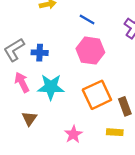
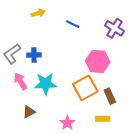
pink hexagon: (90, 51) -> (98, 61), moved
brown triangle: (29, 119) -> (29, 112), turned 32

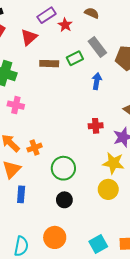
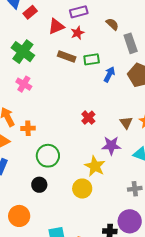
brown semicircle: (92, 13) -> (112, 24), moved
red star: (65, 25) -> (78, 33), moved
gray rectangle: (97, 47) -> (131, 43), moved
blue arrow: (97, 81) -> (109, 74), moved
red cross: (96, 126) -> (88, 118), moved, turned 32

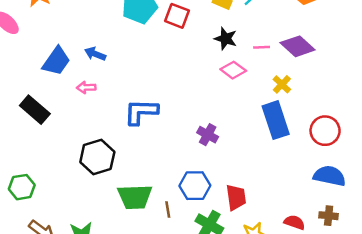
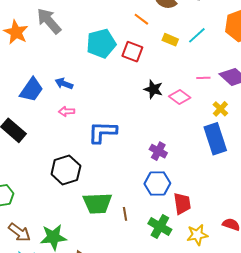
black star: (226, 39) -> (153, 89), moved
pink arrow: (86, 87) -> (67, 111), moved
blue hexagon: (195, 186) -> (157, 183), moved

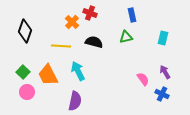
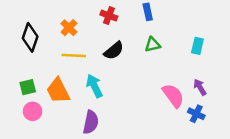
blue rectangle: (132, 15) -> (148, 12), moved
orange cross: (72, 22) -> (69, 28), moved
black semicircle: (94, 42) -> (114, 51), turned 126
green square: (23, 72) -> (28, 87), turned 32
pink semicircle: (143, 79) -> (173, 96), size x1.5

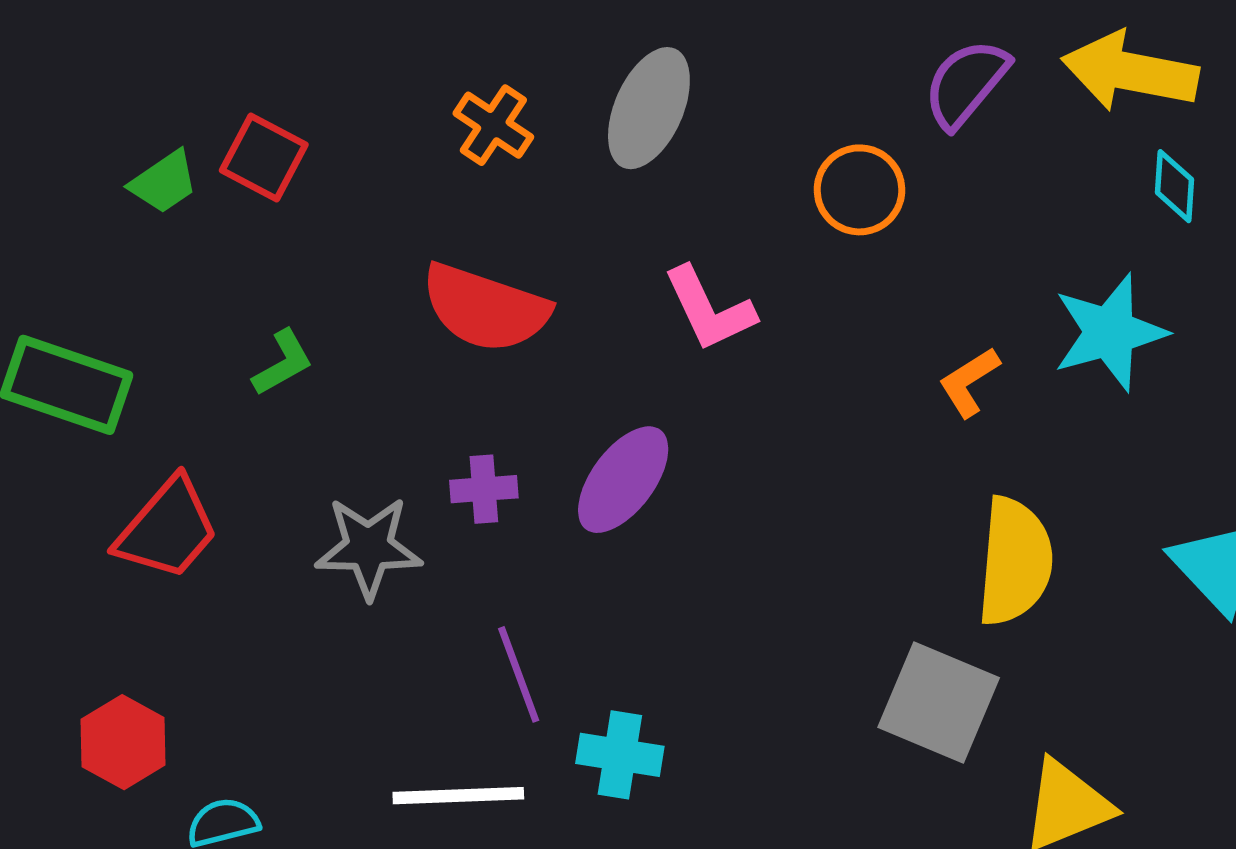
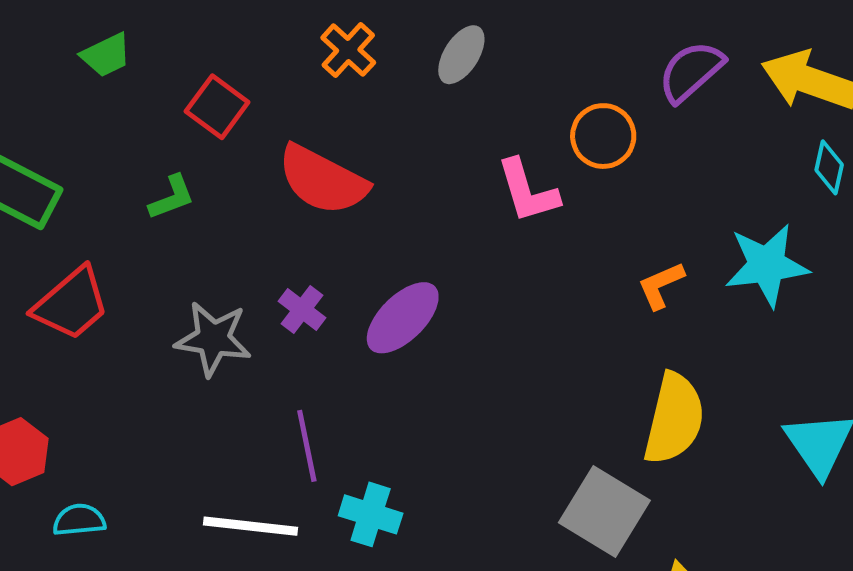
gray ellipse: (649, 108) -> (461, 55), size x0.7
red square: (264, 157) -> (217, 107), moved
pink L-shape: (709, 309) -> (528, 191), moved
purple cross: (484, 489) -> (302, 310), turned 33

──────────────────────────────

### [Work request]
Copy each line of the listing that contains the string "size".

### [Your response]
pink semicircle: (143, 79) -> (173, 96), size x1.5
gray ellipse: (649, 108) -> (461, 55), size x0.7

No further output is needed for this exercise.